Structured diff data:
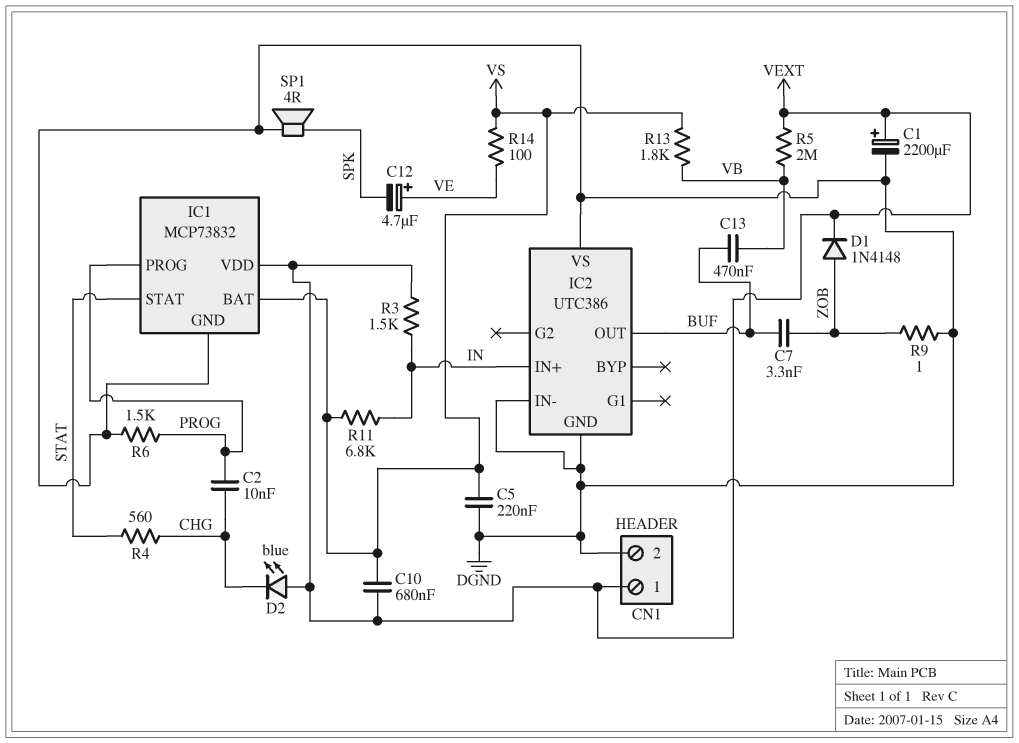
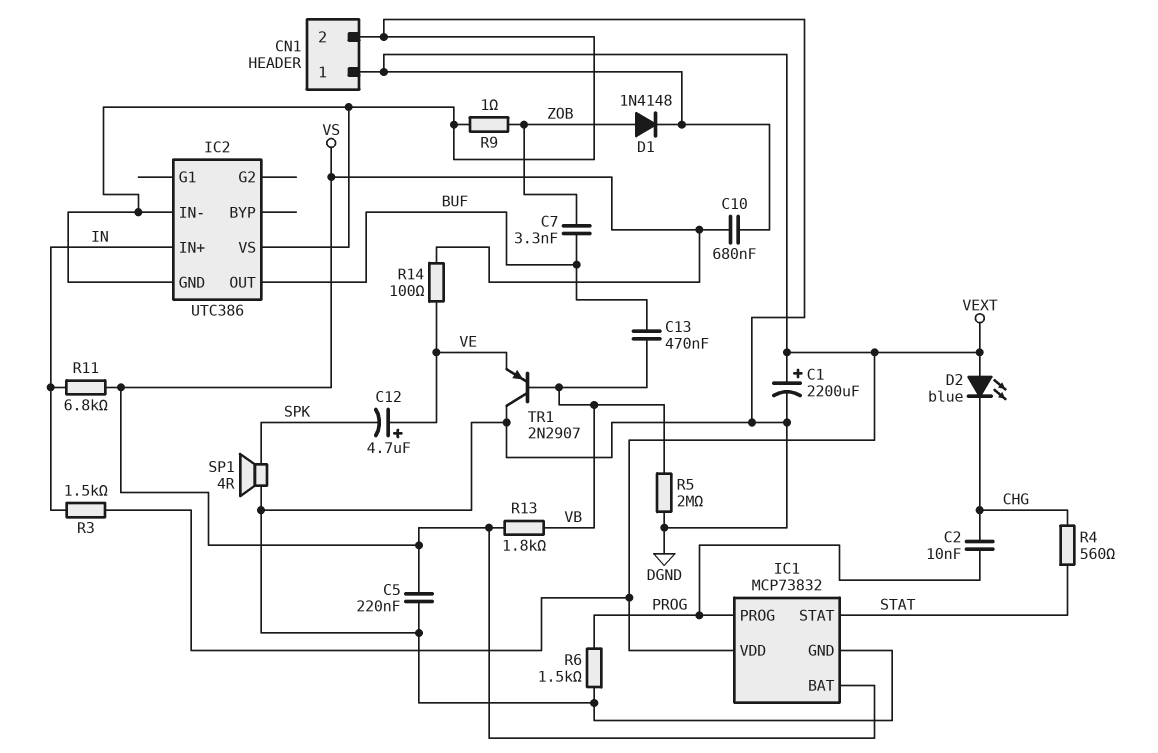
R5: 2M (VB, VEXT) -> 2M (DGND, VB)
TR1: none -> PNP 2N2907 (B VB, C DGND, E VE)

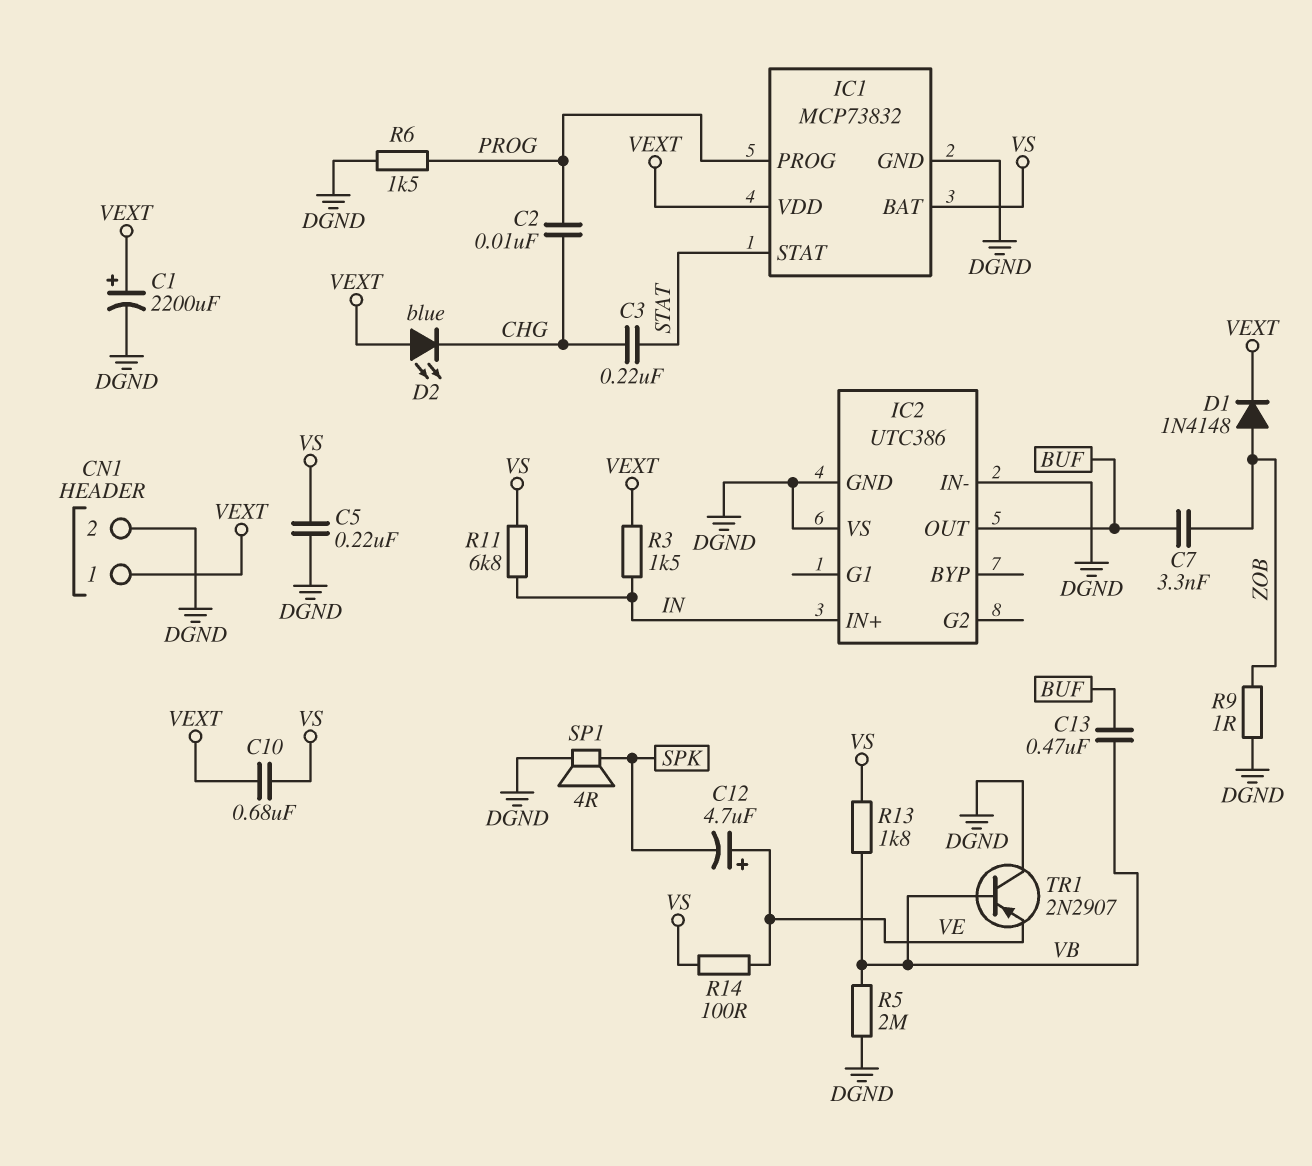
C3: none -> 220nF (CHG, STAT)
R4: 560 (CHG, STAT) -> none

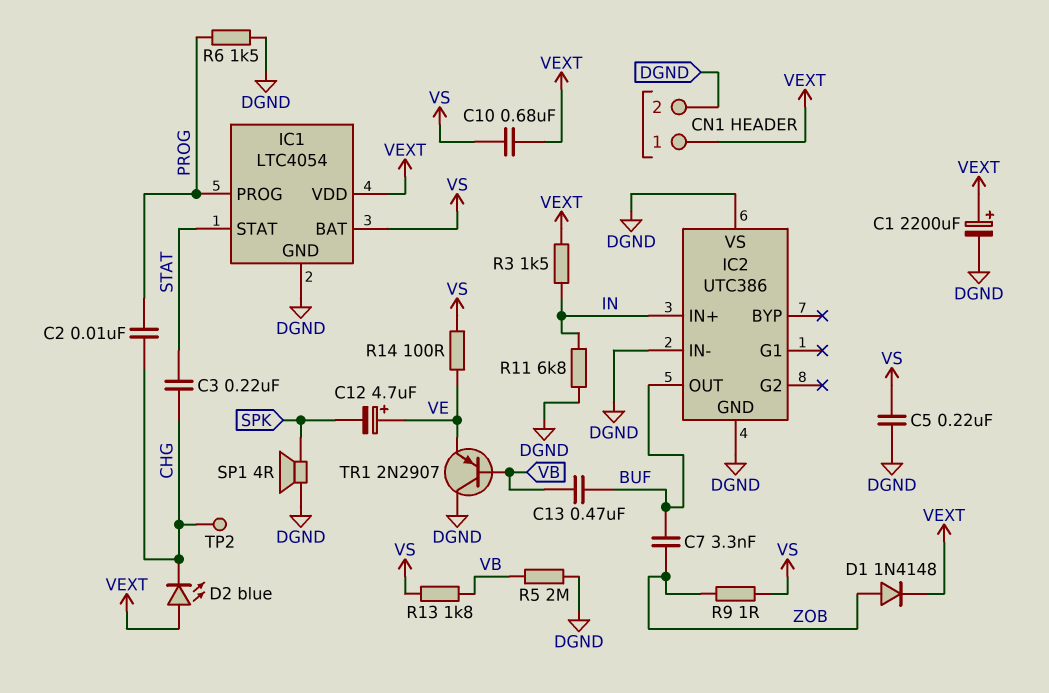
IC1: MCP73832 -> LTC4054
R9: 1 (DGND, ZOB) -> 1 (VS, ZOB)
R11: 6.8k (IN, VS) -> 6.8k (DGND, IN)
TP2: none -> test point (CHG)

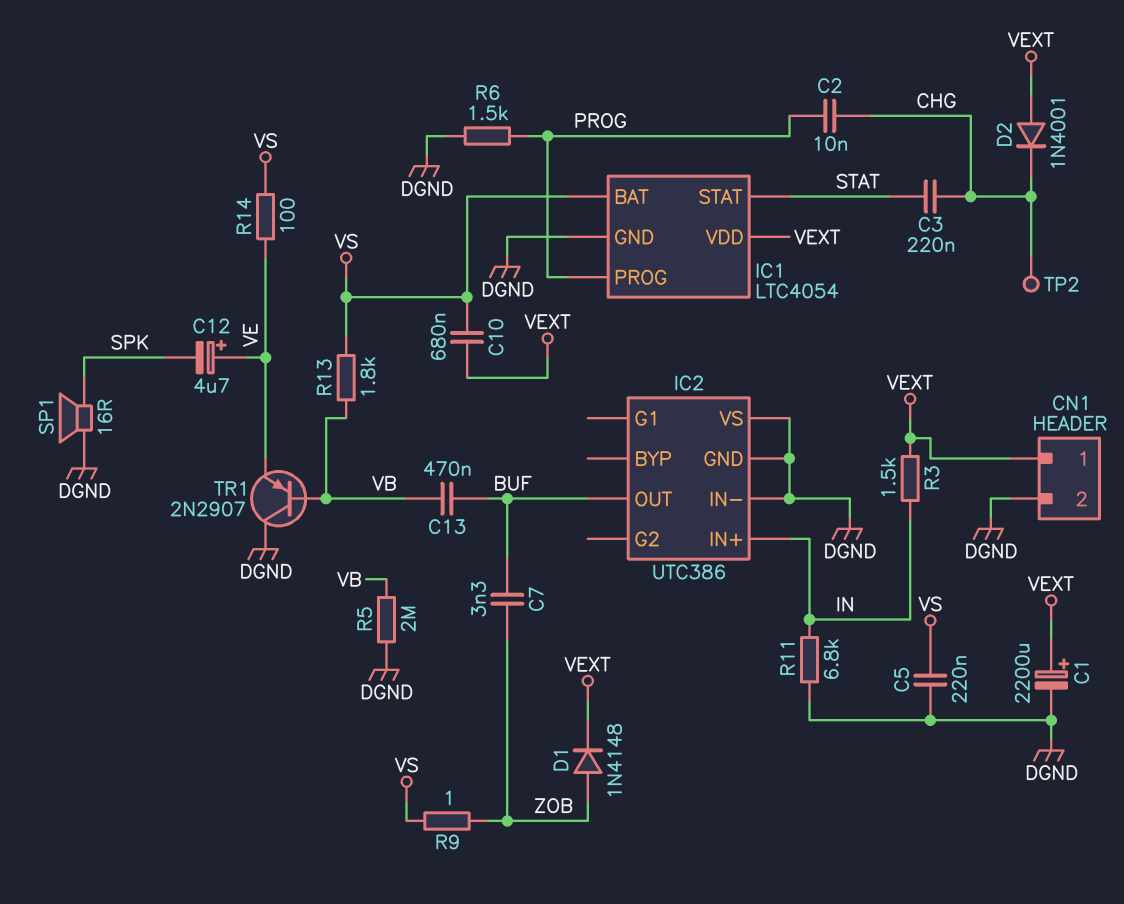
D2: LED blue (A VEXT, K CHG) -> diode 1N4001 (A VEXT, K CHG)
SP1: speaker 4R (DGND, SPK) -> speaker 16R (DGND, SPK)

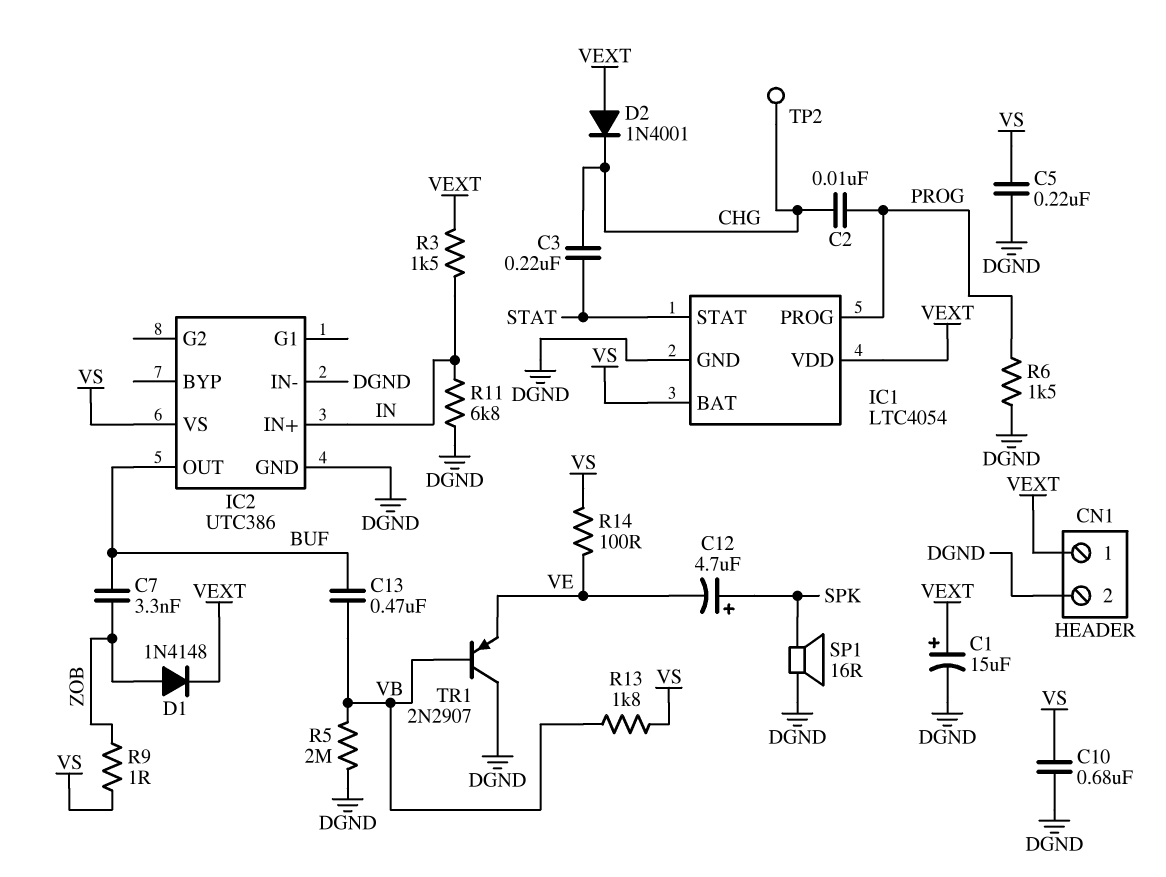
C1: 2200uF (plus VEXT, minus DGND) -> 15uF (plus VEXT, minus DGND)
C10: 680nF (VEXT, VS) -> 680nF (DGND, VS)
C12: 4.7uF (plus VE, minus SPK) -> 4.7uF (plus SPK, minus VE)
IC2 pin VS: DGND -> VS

Prompt:
Between and including the line above that contains "R4: 560 (CHG, STAT) -> none" and the line that contains "SP1: speaker 4R", restate every line word for word. Pictures stay out.

Answer area:
R4: 560 (CHG, STAT) -> none

IC1: MCP73832 -> LTC4054
R9: 1 (DGND, ZOB) -> 1 (VS, ZOB)
R11: 6.8k (IN, VS) -> 6.8k (DGND, IN)
TP2: none -> test point (CHG)

D2: LED blue (A VEXT, K CHG) -> diode 1N4001 (A VEXT, K CHG)
SP1: speaker 4R (DGND, SPK) -> speaker 16R (DGND, SPK)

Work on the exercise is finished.